WHAT NEEDS TO BE DONE: Each line of the material must be reproduced exactly; pictures stay out.

EXTRACTED ENTRIES:
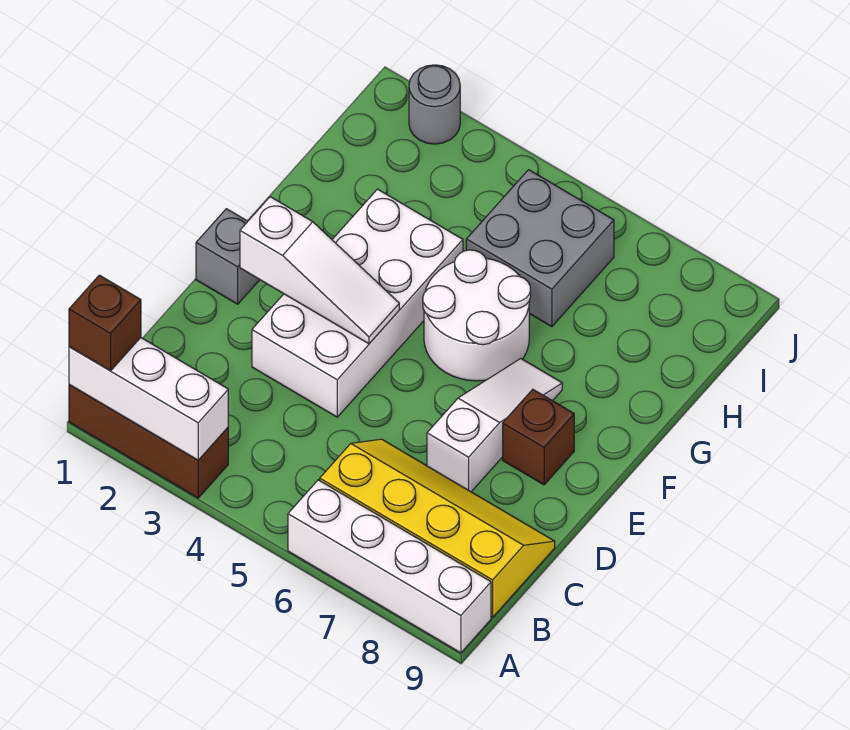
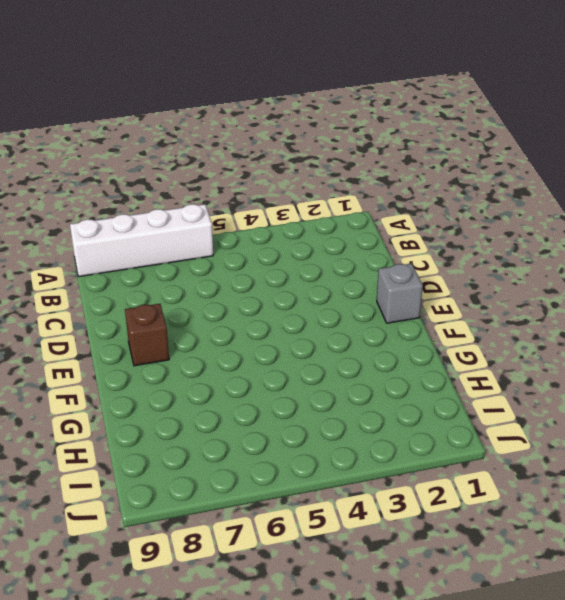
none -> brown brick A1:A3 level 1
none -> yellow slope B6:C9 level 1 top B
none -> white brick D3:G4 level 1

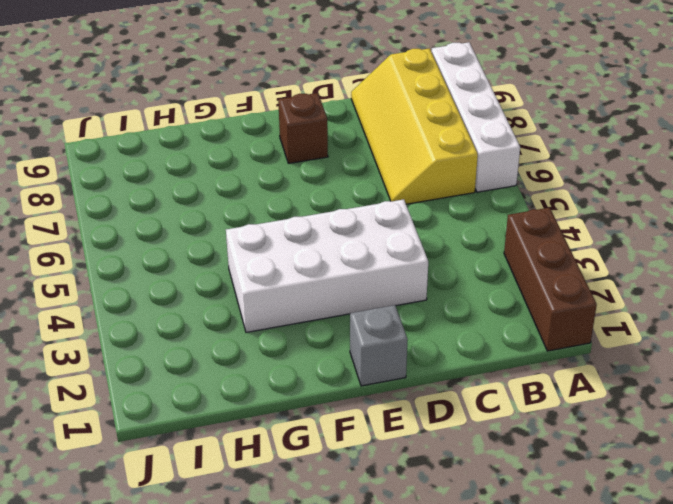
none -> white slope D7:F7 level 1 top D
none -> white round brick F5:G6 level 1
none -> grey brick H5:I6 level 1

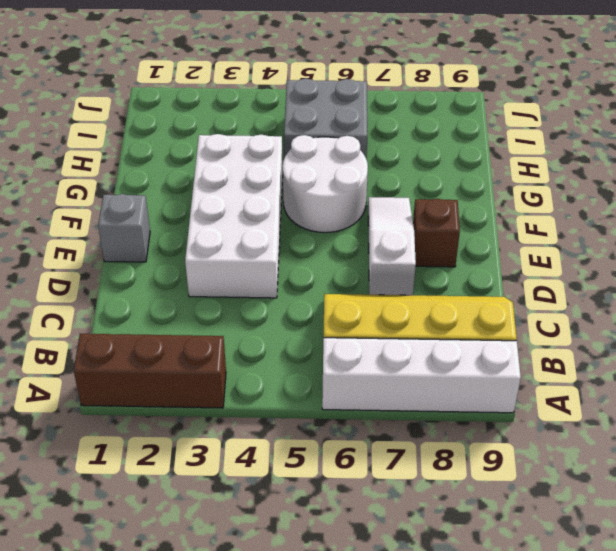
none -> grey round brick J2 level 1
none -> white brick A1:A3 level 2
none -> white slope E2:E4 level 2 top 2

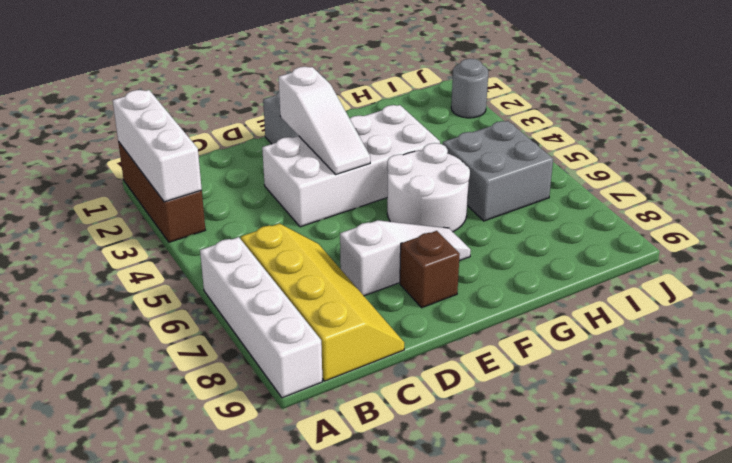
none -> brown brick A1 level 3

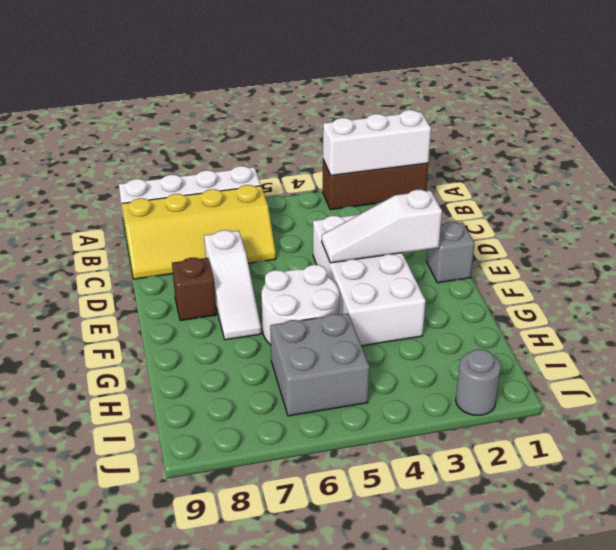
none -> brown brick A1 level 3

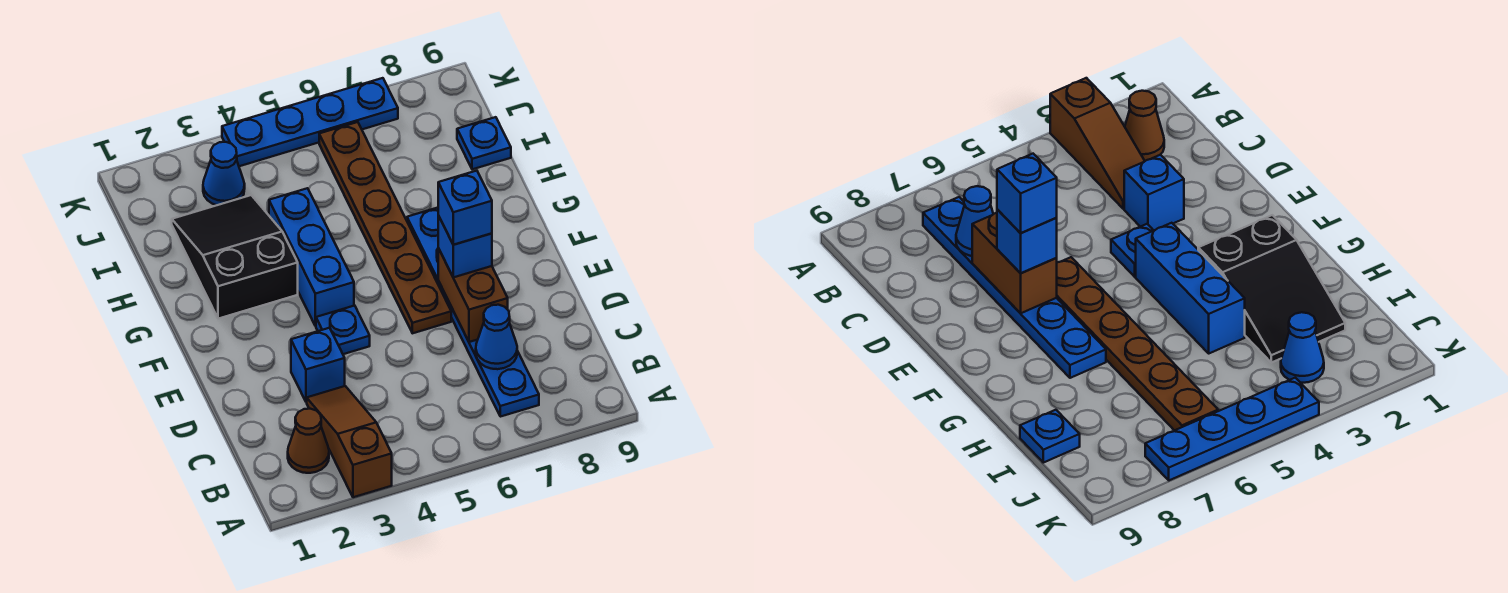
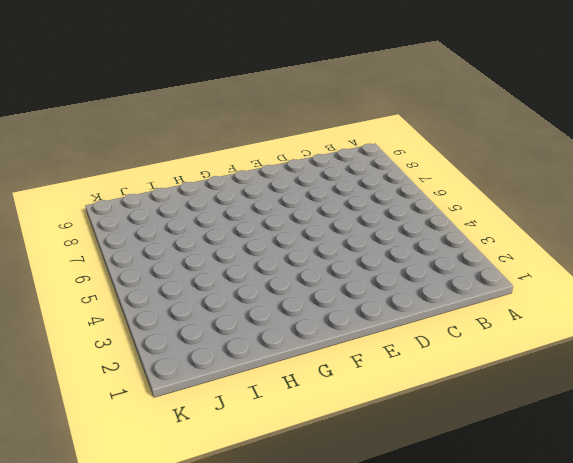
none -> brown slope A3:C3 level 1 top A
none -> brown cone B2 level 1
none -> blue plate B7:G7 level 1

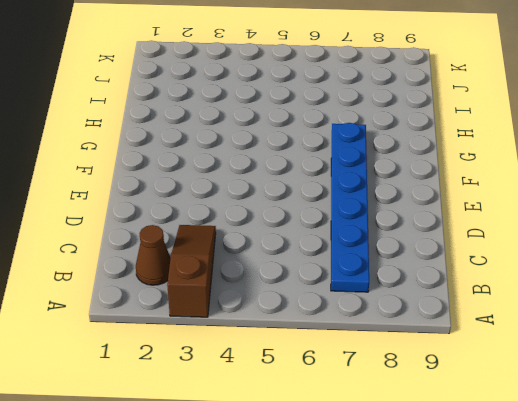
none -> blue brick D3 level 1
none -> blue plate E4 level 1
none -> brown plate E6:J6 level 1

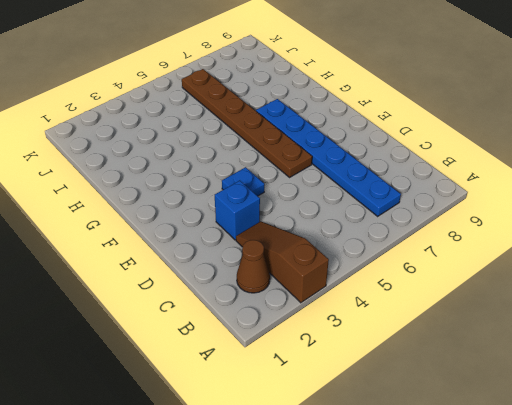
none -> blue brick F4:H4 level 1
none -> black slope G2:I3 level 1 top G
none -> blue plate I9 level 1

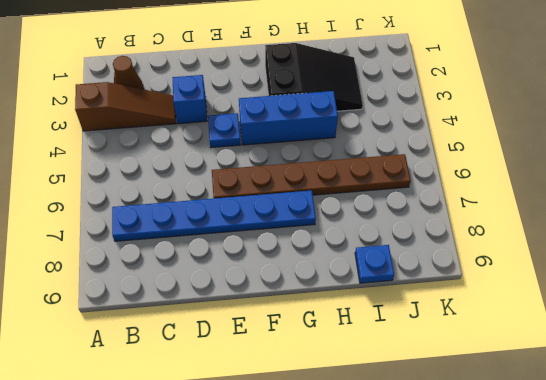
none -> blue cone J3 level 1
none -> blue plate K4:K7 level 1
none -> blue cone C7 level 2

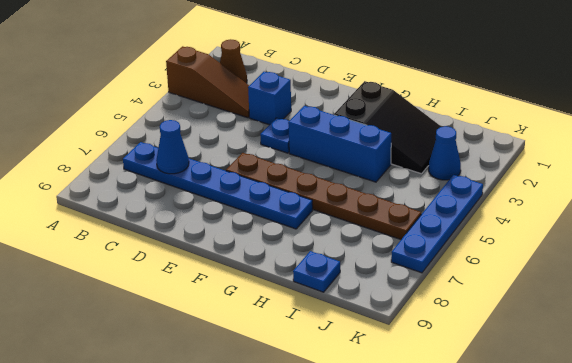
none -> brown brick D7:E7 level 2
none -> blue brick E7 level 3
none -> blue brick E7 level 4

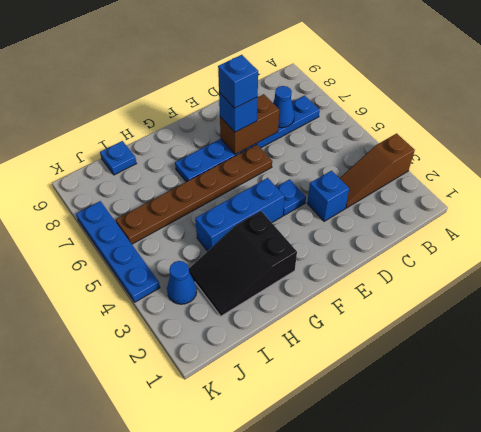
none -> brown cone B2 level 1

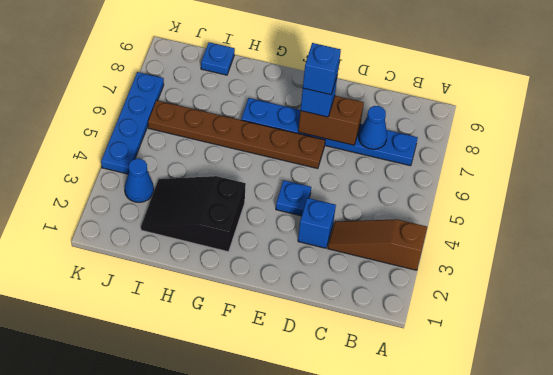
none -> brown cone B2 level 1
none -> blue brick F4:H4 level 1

ANSWER BELOW:
none -> brown brick A1:A3 level 1
none -> yellow slope B6:C9 level 1 top B
none -> white brick D3:G4 level 1

none -> white slope D7:F7 level 1 top D
none -> white round brick F5:G6 level 1
none -> grey brick H5:I6 level 1

none -> grey round brick J2 level 1
none -> white brick A1:A3 level 2
none -> white slope E2:E4 level 2 top 2

none -> brown brick A1 level 3

none -> brown brick A1 level 3

none -> brown slope A3:C3 level 1 top A
none -> brown cone B2 level 1
none -> blue plate B7:G7 level 1

none -> blue brick D3 level 1
none -> blue plate E4 level 1
none -> brown plate E6:J6 level 1

none -> blue brick F4:H4 level 1
none -> black slope G2:I3 level 1 top G
none -> blue plate I9 level 1

none -> blue cone J3 level 1
none -> blue plate K4:K7 level 1
none -> blue cone C7 level 2

none -> brown brick D7:E7 level 2
none -> blue brick E7 level 3
none -> blue brick E7 level 4

none -> brown cone B2 level 1

none -> brown cone B2 level 1
none -> blue brick F4:H4 level 1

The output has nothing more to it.